__What this task involves__
Render the lines of the material from the one containing "Which of these" through the final line as a Markdown table with the columns Number and Record line. Omit blank lines.
=== Available records ===
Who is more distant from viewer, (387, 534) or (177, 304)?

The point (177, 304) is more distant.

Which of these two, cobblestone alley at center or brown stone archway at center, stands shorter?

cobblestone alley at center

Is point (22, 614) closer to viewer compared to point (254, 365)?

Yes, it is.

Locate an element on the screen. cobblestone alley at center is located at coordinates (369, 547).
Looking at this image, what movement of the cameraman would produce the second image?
===
__Result of the exercise__
| Number | Record line |
|---|---|
| 1 | Which of these two, cobblestone alley at center or brown stone archway at center, stands shorter? |
| 2 | cobblestone alley at center |
| 3 | Is point (22, 614) closer to viewer compared to point (254, 365)? |
| 4 | Yes, it is. |
| 5 | Locate an element on the screen. cobblestone alley at center is located at coordinates (369, 547). |
| 6 | Looking at this image, what movement of the cameraman would produce the second image? |